- [EXERCISE GOAL]: Exactly the lines starting at the line containing "(690, 367) = (409, 462): none -> blue cup" and ending at the line containing "(422, 131) = (515, 104): blue" are to be written out from the listing below, both included.
[DATA SHOWN — start]
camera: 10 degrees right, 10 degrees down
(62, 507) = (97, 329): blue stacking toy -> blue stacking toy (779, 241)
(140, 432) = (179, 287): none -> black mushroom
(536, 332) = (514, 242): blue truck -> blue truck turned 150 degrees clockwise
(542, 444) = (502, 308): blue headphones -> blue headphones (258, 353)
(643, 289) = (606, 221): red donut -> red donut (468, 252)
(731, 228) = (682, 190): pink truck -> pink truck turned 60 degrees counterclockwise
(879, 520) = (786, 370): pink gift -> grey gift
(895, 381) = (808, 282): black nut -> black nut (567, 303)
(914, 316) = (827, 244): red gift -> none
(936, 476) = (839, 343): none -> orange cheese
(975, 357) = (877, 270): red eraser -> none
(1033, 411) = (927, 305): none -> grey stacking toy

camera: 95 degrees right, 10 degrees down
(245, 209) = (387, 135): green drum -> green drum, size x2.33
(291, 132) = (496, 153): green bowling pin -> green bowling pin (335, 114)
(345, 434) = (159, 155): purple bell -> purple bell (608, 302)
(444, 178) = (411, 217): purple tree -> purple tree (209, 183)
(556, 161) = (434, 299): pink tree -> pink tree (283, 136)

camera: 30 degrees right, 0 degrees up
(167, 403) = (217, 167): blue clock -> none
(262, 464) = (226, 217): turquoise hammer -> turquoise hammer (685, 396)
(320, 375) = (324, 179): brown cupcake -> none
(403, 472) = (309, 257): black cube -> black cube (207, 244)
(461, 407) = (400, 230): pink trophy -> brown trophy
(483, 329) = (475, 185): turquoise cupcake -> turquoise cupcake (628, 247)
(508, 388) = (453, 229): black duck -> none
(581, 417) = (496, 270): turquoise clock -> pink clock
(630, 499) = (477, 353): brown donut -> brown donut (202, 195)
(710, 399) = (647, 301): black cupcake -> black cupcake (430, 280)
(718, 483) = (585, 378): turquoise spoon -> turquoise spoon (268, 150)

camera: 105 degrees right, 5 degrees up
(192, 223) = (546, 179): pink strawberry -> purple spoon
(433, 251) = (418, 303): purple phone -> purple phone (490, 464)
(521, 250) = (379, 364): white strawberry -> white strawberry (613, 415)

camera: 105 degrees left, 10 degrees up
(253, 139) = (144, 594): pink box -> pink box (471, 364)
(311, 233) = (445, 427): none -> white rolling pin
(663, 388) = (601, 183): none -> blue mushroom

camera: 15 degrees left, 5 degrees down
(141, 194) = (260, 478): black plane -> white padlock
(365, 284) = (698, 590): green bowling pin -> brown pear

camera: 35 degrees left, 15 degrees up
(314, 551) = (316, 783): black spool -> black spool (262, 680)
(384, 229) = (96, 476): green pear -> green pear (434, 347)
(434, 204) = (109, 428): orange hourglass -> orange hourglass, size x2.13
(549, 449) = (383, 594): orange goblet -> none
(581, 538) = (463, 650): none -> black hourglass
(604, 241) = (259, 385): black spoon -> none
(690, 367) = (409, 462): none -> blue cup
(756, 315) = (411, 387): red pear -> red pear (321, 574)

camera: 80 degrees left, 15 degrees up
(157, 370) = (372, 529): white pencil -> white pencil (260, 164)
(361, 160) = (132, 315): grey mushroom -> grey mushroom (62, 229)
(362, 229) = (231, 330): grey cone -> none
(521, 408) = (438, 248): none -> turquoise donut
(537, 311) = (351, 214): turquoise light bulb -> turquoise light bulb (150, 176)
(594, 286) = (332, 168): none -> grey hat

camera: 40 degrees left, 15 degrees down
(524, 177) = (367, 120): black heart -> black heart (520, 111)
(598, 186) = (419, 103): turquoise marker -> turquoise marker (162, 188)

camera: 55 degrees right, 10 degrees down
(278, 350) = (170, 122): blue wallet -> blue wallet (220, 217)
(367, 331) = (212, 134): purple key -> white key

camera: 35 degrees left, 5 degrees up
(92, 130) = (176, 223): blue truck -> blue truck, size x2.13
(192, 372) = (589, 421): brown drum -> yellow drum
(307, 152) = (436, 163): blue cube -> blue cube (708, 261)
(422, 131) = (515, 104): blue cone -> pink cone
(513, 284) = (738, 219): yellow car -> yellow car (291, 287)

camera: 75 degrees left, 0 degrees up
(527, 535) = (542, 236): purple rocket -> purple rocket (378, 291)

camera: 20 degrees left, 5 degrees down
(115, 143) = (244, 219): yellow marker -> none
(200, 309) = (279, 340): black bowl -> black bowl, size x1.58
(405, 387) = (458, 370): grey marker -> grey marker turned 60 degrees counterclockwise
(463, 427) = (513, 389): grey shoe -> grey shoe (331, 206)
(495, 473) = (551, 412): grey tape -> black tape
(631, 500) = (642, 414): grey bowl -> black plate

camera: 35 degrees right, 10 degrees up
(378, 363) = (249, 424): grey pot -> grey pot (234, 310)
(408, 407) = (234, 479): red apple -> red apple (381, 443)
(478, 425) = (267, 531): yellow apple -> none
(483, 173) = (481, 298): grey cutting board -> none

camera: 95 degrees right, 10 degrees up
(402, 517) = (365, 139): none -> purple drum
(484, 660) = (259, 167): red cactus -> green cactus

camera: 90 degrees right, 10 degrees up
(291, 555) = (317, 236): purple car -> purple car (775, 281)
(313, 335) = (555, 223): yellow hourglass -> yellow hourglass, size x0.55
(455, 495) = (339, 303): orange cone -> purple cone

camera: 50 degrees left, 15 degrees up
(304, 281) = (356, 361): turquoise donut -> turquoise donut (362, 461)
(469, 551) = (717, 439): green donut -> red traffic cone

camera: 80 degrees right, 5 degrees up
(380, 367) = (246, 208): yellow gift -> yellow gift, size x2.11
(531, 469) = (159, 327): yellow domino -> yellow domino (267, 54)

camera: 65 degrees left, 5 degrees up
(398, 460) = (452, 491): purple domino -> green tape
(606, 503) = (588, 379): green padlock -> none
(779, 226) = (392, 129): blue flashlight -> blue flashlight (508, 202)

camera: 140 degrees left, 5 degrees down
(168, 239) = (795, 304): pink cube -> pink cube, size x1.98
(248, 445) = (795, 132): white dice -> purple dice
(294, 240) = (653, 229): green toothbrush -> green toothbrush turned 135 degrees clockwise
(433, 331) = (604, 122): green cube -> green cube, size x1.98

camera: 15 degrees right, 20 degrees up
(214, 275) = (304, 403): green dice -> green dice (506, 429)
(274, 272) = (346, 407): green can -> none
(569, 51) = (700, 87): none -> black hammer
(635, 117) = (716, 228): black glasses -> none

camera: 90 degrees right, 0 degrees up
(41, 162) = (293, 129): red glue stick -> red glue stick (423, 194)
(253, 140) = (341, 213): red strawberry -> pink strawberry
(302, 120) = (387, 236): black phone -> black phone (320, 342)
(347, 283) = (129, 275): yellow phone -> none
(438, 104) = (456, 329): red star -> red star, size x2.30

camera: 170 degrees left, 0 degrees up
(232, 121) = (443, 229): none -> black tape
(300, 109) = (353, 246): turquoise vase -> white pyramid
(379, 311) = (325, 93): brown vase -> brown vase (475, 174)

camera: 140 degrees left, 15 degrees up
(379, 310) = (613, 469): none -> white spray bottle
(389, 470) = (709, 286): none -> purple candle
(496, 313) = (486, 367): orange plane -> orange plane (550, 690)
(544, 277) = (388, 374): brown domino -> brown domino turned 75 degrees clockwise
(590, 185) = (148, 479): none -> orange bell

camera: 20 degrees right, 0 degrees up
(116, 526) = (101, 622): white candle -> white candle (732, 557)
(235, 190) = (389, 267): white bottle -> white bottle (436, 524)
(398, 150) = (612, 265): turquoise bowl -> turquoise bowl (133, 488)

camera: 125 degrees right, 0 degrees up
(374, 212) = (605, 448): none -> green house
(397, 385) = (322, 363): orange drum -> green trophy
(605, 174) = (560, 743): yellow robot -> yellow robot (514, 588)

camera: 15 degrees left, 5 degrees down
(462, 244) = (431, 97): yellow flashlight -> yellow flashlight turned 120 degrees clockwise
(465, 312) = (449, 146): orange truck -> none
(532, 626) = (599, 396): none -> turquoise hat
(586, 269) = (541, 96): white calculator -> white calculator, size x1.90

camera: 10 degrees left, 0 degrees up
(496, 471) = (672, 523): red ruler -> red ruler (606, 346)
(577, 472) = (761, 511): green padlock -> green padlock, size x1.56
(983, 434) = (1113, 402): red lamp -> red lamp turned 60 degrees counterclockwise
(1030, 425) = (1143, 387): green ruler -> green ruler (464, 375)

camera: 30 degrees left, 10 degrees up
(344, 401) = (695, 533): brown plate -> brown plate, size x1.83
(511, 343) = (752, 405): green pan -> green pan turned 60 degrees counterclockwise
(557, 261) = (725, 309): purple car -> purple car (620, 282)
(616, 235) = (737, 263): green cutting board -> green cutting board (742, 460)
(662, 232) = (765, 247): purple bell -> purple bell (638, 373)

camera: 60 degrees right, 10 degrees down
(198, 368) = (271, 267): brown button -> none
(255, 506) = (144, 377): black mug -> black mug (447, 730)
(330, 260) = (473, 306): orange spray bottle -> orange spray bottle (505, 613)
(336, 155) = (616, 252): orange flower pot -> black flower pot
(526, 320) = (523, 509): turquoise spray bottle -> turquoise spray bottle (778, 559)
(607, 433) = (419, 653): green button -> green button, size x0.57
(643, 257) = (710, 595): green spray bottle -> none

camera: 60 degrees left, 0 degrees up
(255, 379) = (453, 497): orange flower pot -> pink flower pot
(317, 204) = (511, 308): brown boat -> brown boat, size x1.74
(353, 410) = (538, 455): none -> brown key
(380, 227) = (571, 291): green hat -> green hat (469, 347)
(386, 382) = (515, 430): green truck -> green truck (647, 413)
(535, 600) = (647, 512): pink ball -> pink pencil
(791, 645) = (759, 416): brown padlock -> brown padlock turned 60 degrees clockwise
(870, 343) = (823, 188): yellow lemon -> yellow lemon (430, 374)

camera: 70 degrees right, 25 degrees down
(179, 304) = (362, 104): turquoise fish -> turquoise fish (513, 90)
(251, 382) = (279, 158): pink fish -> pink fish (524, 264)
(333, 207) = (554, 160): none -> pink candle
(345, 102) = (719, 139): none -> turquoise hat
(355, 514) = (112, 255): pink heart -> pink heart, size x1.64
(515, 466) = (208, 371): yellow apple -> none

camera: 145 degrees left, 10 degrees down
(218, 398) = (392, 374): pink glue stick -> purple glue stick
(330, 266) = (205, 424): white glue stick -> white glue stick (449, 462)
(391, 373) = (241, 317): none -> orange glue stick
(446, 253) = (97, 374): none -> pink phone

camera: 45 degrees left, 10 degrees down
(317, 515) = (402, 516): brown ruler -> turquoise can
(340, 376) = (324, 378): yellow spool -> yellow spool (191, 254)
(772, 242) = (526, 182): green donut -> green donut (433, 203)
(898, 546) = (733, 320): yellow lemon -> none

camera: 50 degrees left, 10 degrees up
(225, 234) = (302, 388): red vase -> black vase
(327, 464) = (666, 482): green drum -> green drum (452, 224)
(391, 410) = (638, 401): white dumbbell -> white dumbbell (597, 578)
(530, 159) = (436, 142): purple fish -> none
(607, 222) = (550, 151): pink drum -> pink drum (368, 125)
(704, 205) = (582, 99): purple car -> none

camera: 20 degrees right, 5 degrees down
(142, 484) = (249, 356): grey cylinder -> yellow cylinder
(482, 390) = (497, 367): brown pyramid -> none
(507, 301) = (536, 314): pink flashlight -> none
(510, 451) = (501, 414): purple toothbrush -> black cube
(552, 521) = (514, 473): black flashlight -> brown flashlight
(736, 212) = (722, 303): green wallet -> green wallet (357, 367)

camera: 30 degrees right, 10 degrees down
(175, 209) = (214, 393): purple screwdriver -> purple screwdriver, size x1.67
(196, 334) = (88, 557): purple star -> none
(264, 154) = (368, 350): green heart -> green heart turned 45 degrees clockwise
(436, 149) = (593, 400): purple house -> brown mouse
[DATA SHOWN — finish]
- [ANSWER TO THIS PROBLEM]:
(690, 367) = (409, 462): none -> blue cup
(756, 315) = (411, 387): red pear -> red pear (321, 574)

camera: 80 degrees left, 15 degrees up
(157, 370) = (372, 529): white pencil -> white pencil (260, 164)
(361, 160) = (132, 315): grey mushroom -> grey mushroom (62, 229)
(362, 229) = (231, 330): grey cone -> none
(521, 408) = (438, 248): none -> turquoise donut
(537, 311) = (351, 214): turquoise light bulb -> turquoise light bulb (150, 176)
(594, 286) = (332, 168): none -> grey hat

camera: 40 degrees left, 15 degrees down
(524, 177) = (367, 120): black heart -> black heart (520, 111)
(598, 186) = (419, 103): turquoise marker -> turquoise marker (162, 188)

camera: 55 degrees right, 10 degrees down
(278, 350) = (170, 122): blue wallet -> blue wallet (220, 217)
(367, 331) = (212, 134): purple key -> white key

camera: 35 degrees left, 5 degrees up
(92, 130) = (176, 223): blue truck -> blue truck, size x2.13
(192, 372) = (589, 421): brown drum -> yellow drum
(307, 152) = (436, 163): blue cube -> blue cube (708, 261)
(422, 131) = (515, 104): blue cone -> pink cone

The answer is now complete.